- Opening Delimiter -

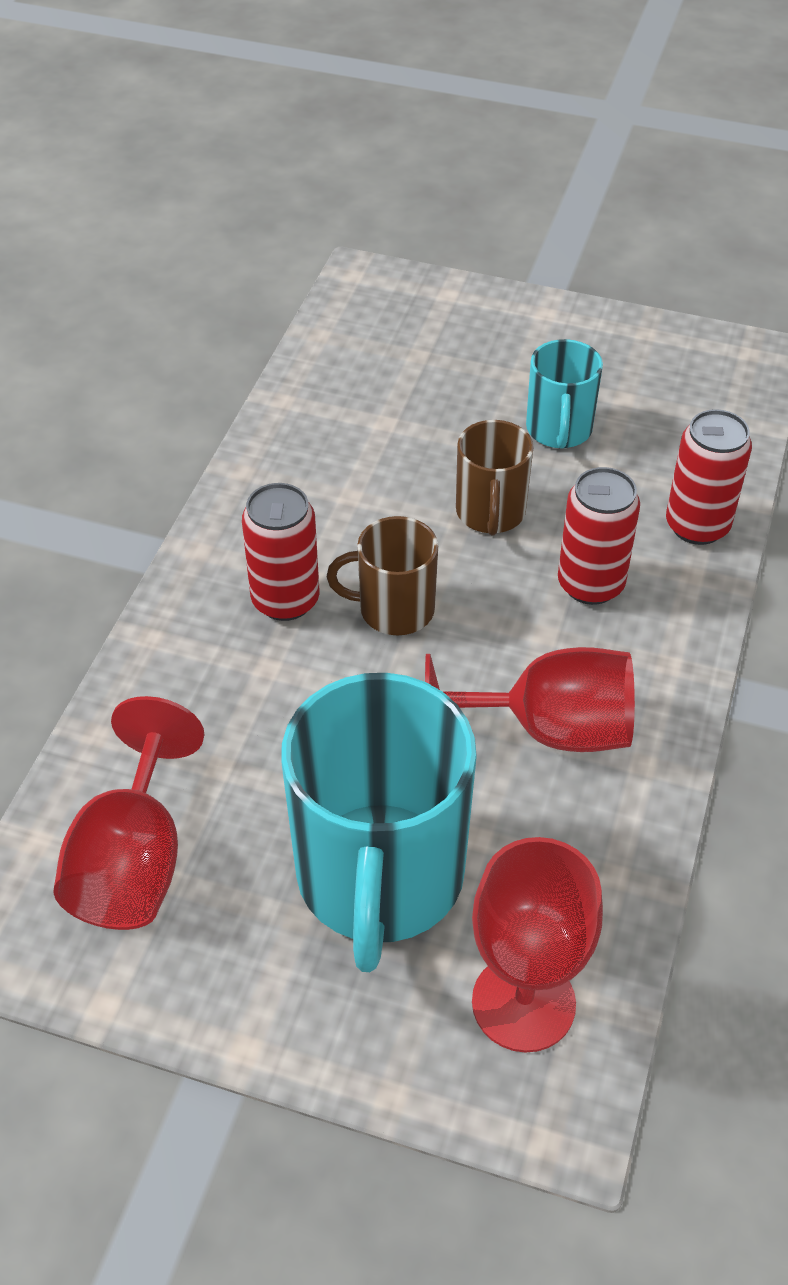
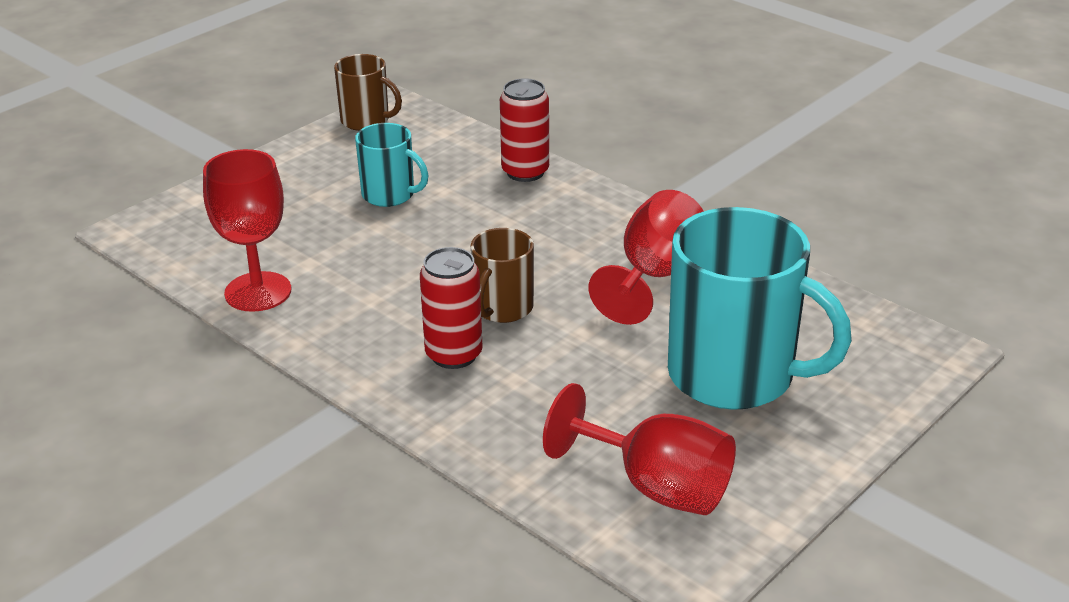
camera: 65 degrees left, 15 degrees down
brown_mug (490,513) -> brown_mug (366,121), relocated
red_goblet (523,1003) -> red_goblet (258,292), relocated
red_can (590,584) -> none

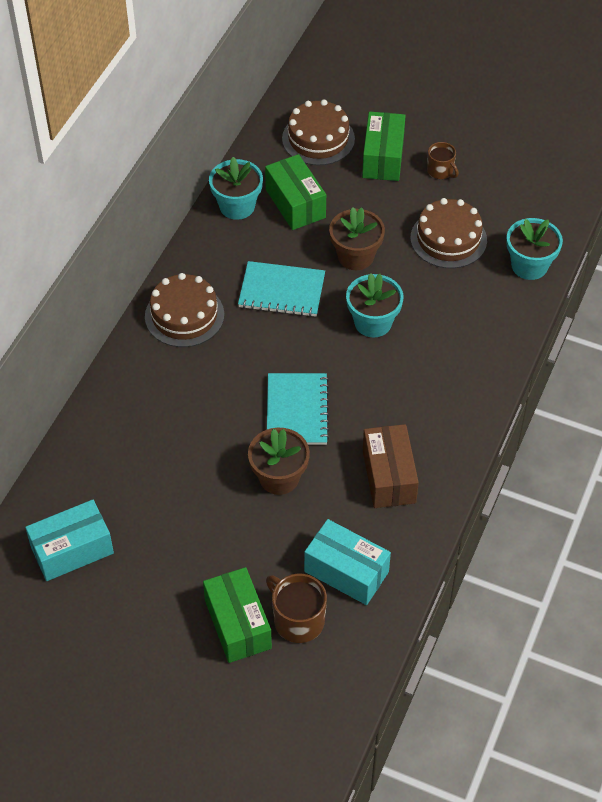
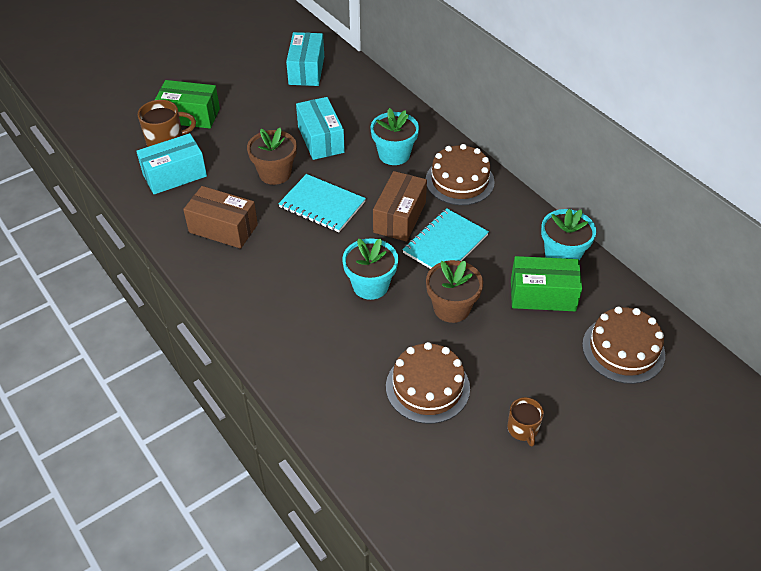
camera: 120 degrees right, 5 degrees down
green_box (383,158) -> none
brown_mug (440,171) -> brown_mug (523,429), 90 degrees counterclockwise
turquoise_flower_pot (529,265) -> turquoise_flower_pot (394,154), relocated
none -> turquoise_box (321,139)
none -> brown_box (399,217)

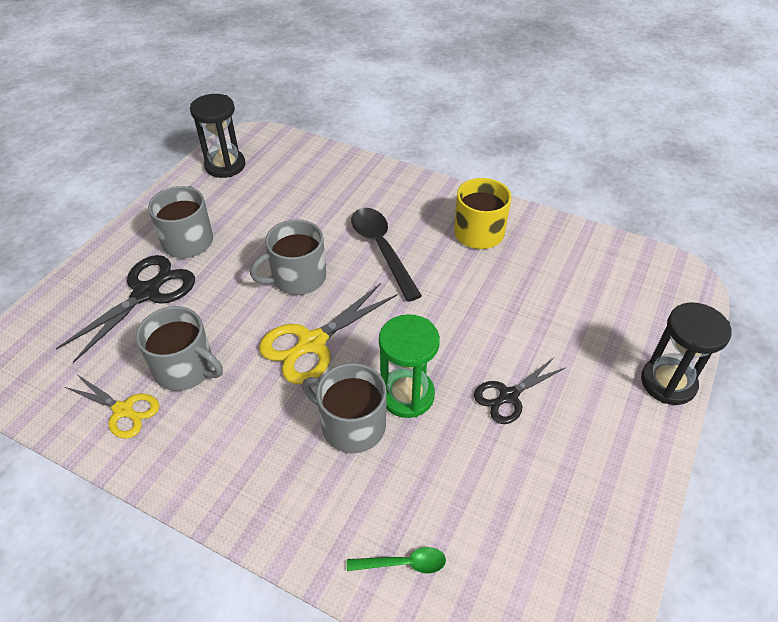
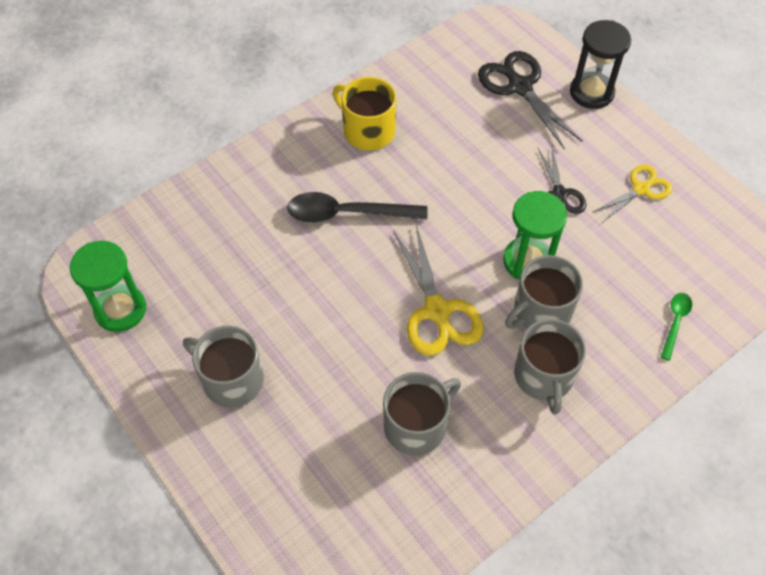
camera: 65 degrees left, 10 degrees up
black_scissors (147,292) -> black_scissors (519,86), relocated
yellow_scissors (124,410) -> yellow_scissors (641,189), relocated
black_hourglass (225,165) -> green_hourglass (120,310)
grey_mug (297,278) -> grey_mug (544,376), relocated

- Closing Delimiter -

Write down only the closing run of lines: the one containing "yellow_scissors (124,410) ->" and every line after it to the end of the entries, exactly.

**Answer section**
yellow_scissors (124,410) -> yellow_scissors (641,189), relocated
black_hourglass (225,165) -> green_hourglass (120,310)
grey_mug (297,278) -> grey_mug (544,376), relocated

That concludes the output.